**PROMPT:** Print only the lines below, from the very first to the one containing "grey 2x2 brick [282,77,394,177]", exactly as they stand. Do not print pictures.

^^^^^^^^^^^^^^^^

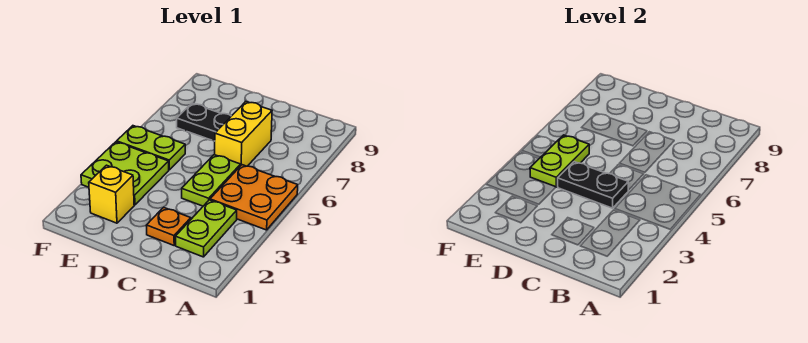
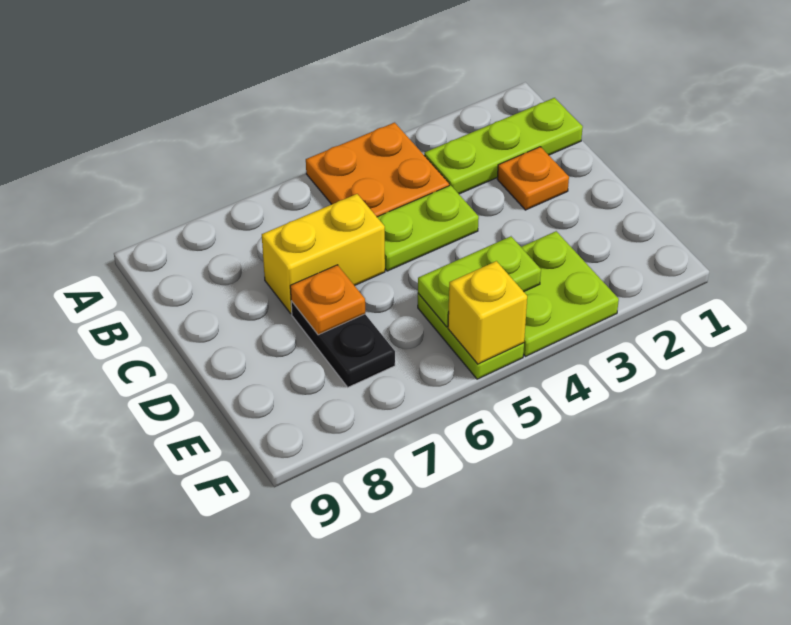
lime 1x2 plate [175,200,237,257] -> lime 1x3 plate [424,98,583,194]
black 1x2 plate [558,162,628,208] -> none
none -> orange 1x1 plate [290,265,365,335]
yellow 1x1 brick [89,165,134,223] -> yellow 1x1 brick moved to [448,261,527,364]

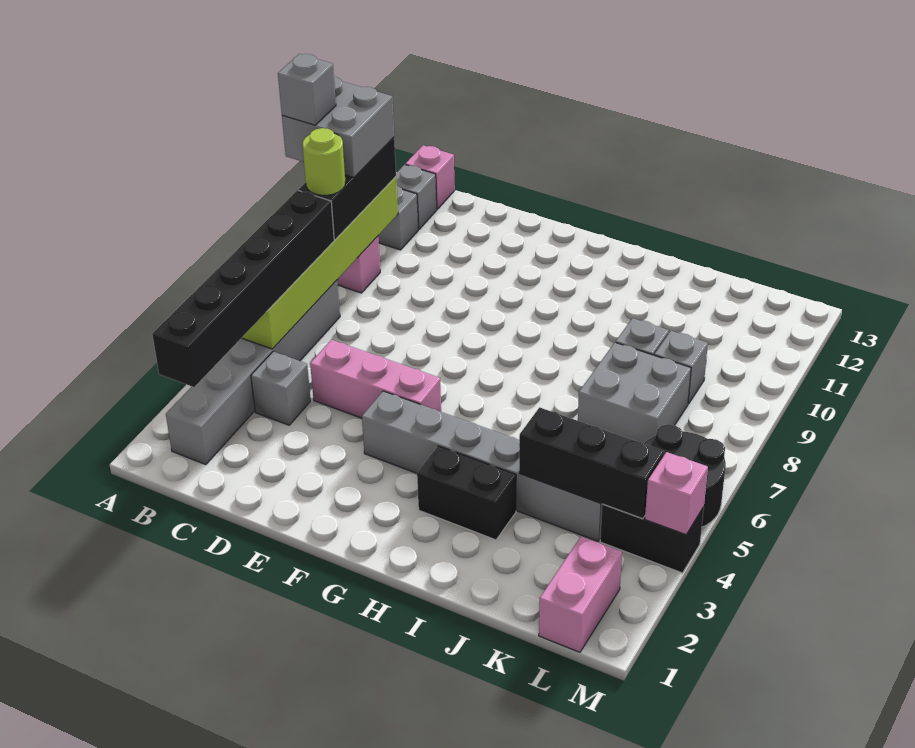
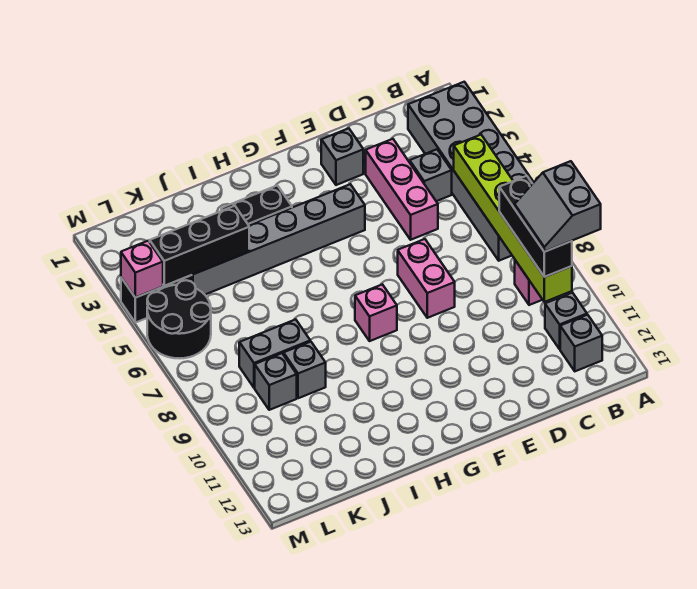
grey 2x2 brick [282,77,394,177] -> grey 2x2 slope [515,161,601,252]
grey 1x1 brick [278,54,336,125] -> grey 1x1 brick moved to [321,128,363,185]
grey 1x6 brick [166,280,340,465] -> grey 2x6 brick [408,82,534,261]
black 1x6 brick [152,190,334,387] -> none
lime 1x1 round brick [302,128,345,195] -> none
pink 1x1 brick [405,145,455,209] -> pink 1x1 brick moved to [355,284,397,341]
pink 1x3 brick [310,340,441,418] -> pink 1x3 brick turned to [366,139,438,240]
grey 2x2 brick [578,342,691,443] -> grey 1x2 brick [239,319,310,388]
pink 1x2 brick [539,536,622,652] -> pink 1x2 brick moved to [398,239,455,318]

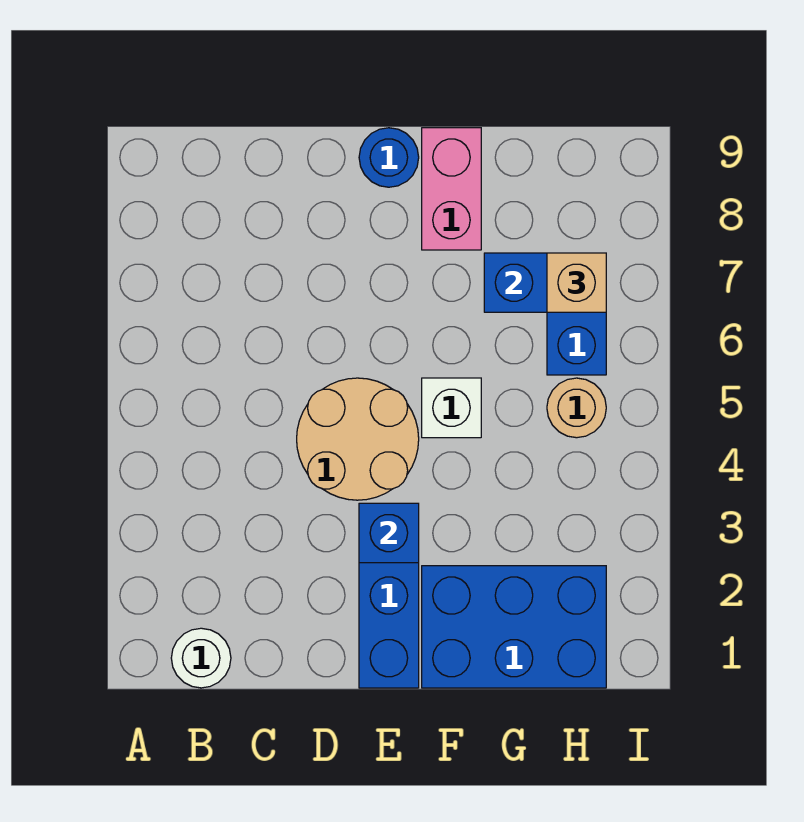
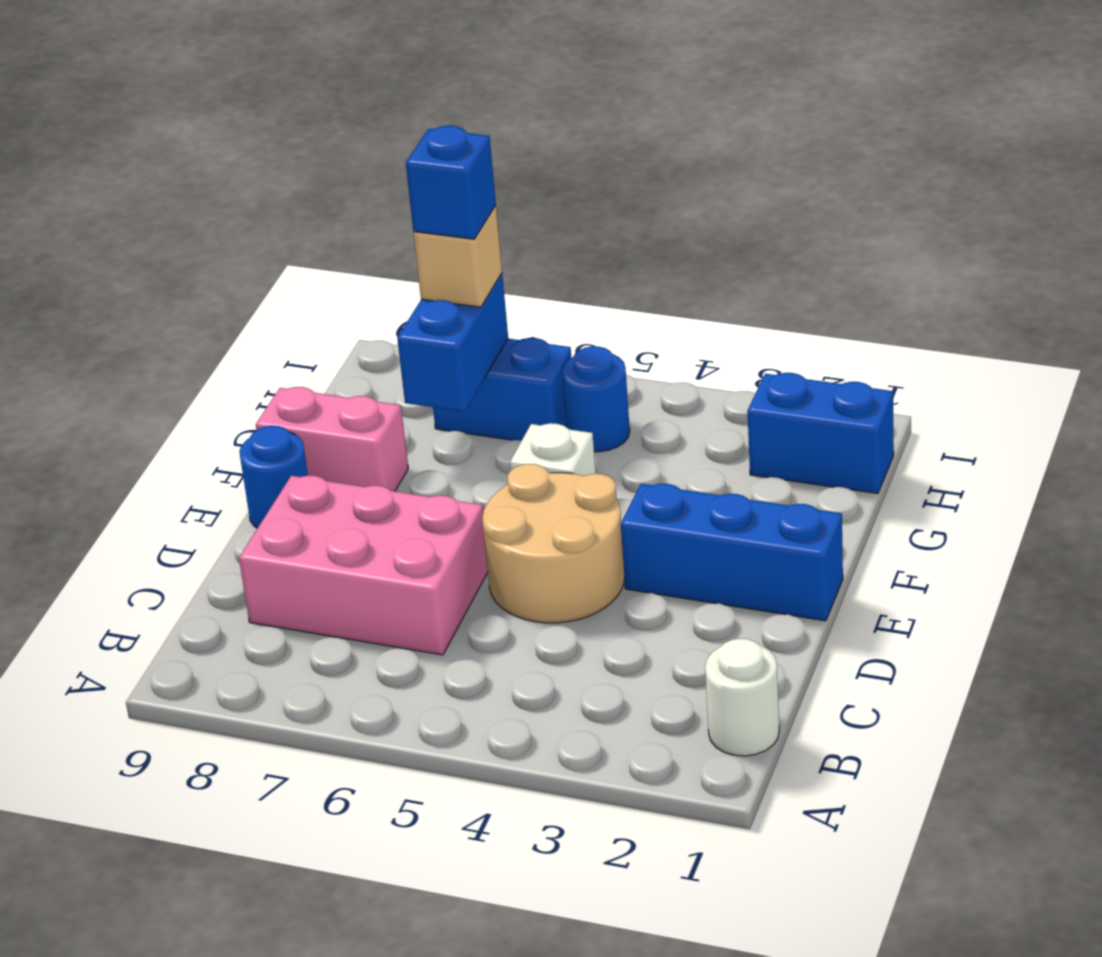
none -> pink 2x3 brick [239,476,488,655]
blue 1x1 brick [359,503,419,563] -> blue 1x1 brick moved to [406,126,496,239]
blue 2x3 brick [422,566,606,688] -> blue 1x2 brick [747,373,894,494]
tan 1x1 round brick [547,378,606,438] -> blue 1x1 round brick [562,346,630,452]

^^^^^^^^^^^^^^^^

**OUTPUT OF THE EXERCISE:**
lime 1x2 plate [175,200,237,257] -> lime 1x3 plate [424,98,583,194]
black 1x2 plate [558,162,628,208] -> none
none -> orange 1x1 plate [290,265,365,335]
yellow 1x1 brick [89,165,134,223] -> yellow 1x1 brick moved to [448,261,527,364]

grey 2x2 brick [282,77,394,177] -> grey 2x2 slope [515,161,601,252]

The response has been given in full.